■ **Raw data**
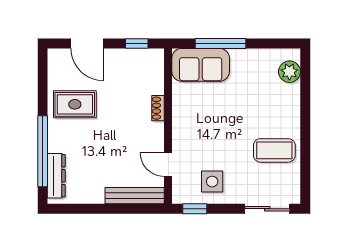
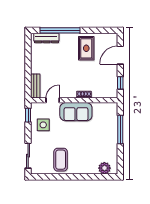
sofa: (201, 65) -> (76, 112), moved, turned -90
bench: (135, 196) -> (35, 86), width x0.73

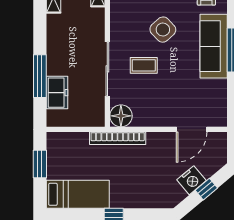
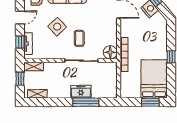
freezer: (57, 93) -> (81, 92), moved
window: (40, 164) -> (150, 102), moved
bed: (78, 194) -> (154, 79), width x1.50

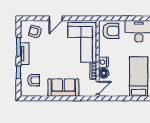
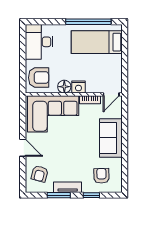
armchair: (111, 31) -> (39, 78), turned 90
floor lamp: (104, 73) -> (64, 87), moved
door: (98, 88) -> (111, 94), swing flipped

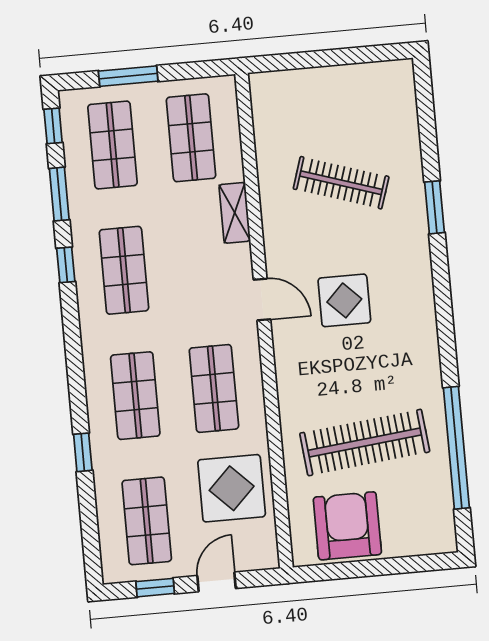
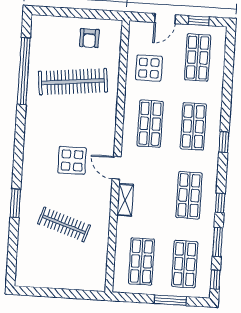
shelving: (235, 213) -> (125, 200), moved
window: (83, 452) -> (224, 142), moved
display table: (232, 488) -> (149, 68), width x0.73, depth x0.73
armchair: (347, 526) -> (89, 38), width x0.53, depth x0.53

■ **About this exercise**
The answer must be the lines from the first one in the records through the line containing "display table: (232, 488)", copied exactly, with no pictures.

■ **Response**
sofa: (201, 65) -> (76, 112), moved, turned -90
bench: (135, 196) -> (35, 86), width x0.73

freezer: (57, 93) -> (81, 92), moved
window: (40, 164) -> (150, 102), moved
bed: (78, 194) -> (154, 79), width x1.50

armchair: (111, 31) -> (39, 78), turned 90
floor lamp: (104, 73) -> (64, 87), moved
door: (98, 88) -> (111, 94), swing flipped

shelving: (235, 213) -> (125, 200), moved
window: (83, 452) -> (224, 142), moved
display table: (232, 488) -> (149, 68), width x0.73, depth x0.73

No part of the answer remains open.